**What the task asks:** Without any of its pictures, the listing below should be output exactly.
___ The data ___
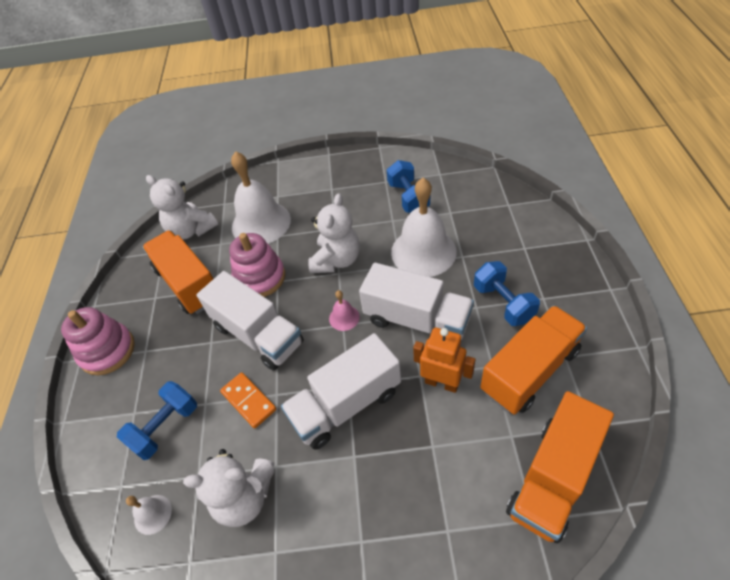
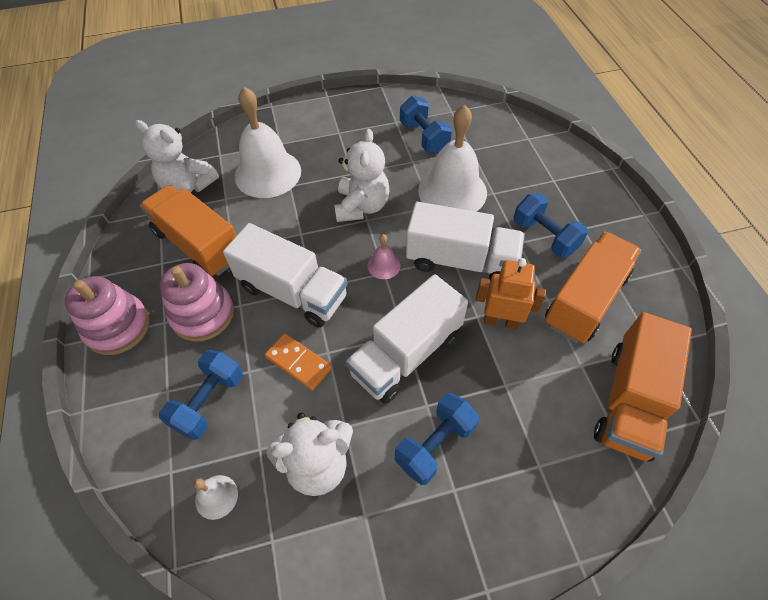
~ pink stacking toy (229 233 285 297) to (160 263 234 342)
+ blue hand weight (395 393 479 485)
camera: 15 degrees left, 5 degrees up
___
**Answer space:**
~ pink stacking toy (229 233 285 297) to (160 263 234 342)
+ blue hand weight (395 393 479 485)
camera: 15 degrees left, 5 degrees up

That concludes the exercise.